• _Dataset content_
------------------------

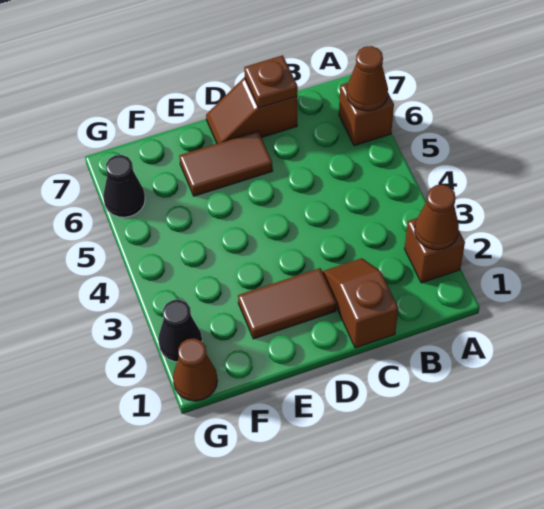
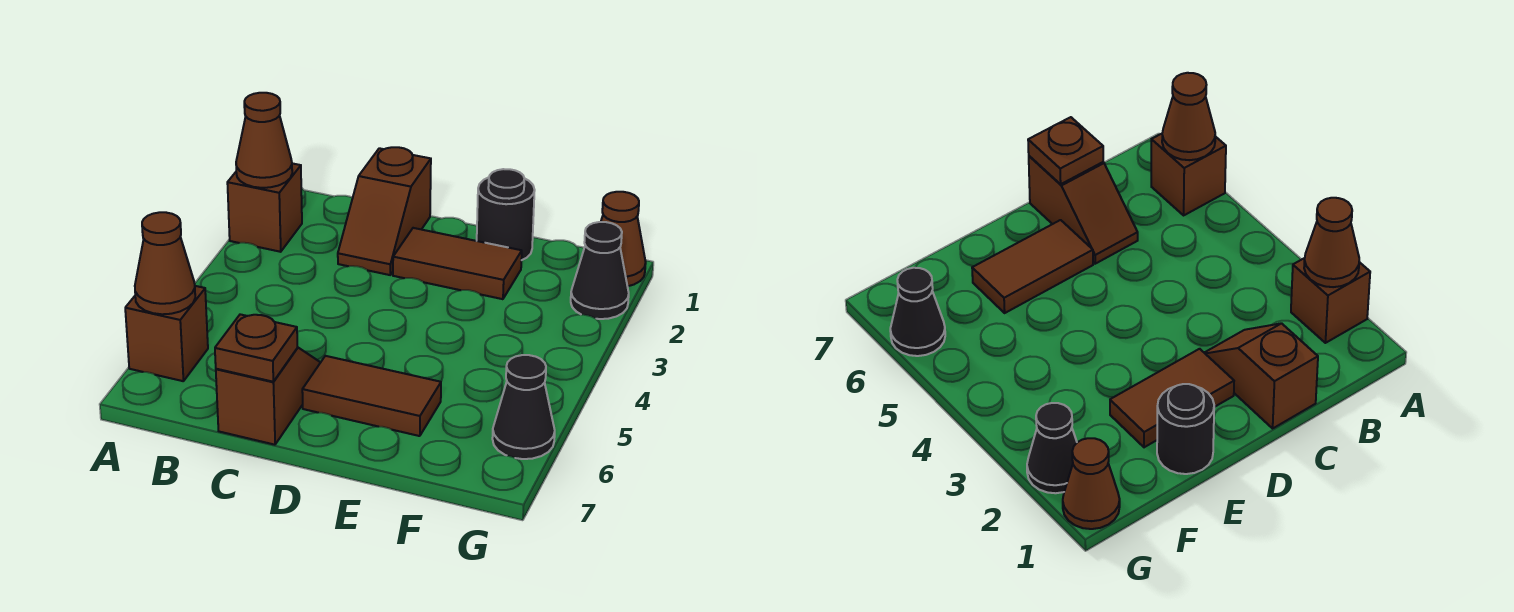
brown 1x2 slope [206,78,297,143] -> brown 1x2 slope turned to [216,347,321,445]
none -> black 1x1 round brick [477,169,535,260]

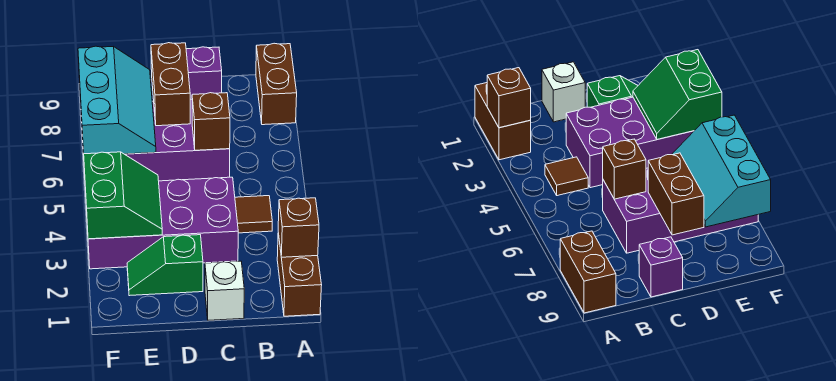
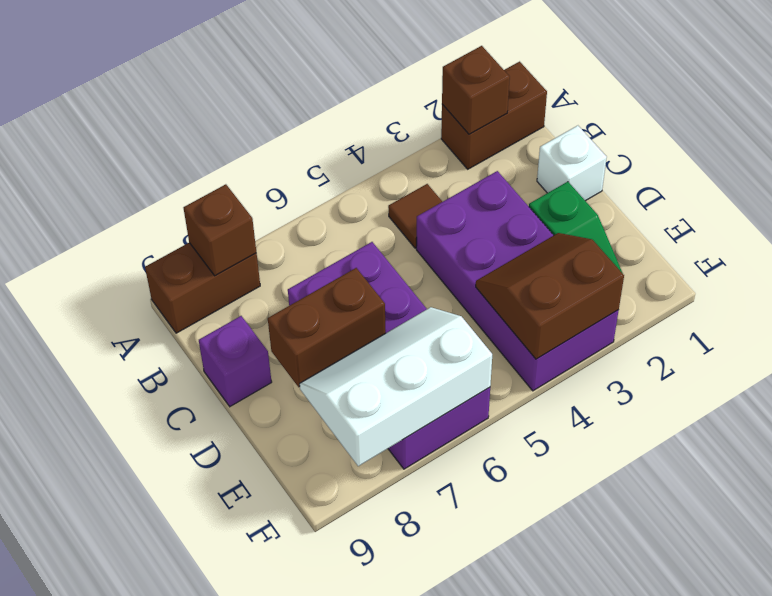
brown 1x1 brick [192,93,230,150] -> brown 1x1 brick moved to [184,184,256,276]
green 2x2 slope [84,152,162,239] -> brown 2x2 slope [476,233,624,359]
cyan 2x3 slope [78,46,156,154] -> white 2x3 slope [300,307,492,466]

------------------------

• _To do_
All lines from the line holding "brown 1x1 brick [192,93,230,150]" through the end of the records above need to be transcribed exactly, and no other text should appear.

• _Answer for this exercise_
brown 1x1 brick [192,93,230,150] -> brown 1x1 brick moved to [184,184,256,276]
green 2x2 slope [84,152,162,239] -> brown 2x2 slope [476,233,624,359]
cyan 2x3 slope [78,46,156,154] -> white 2x3 slope [300,307,492,466]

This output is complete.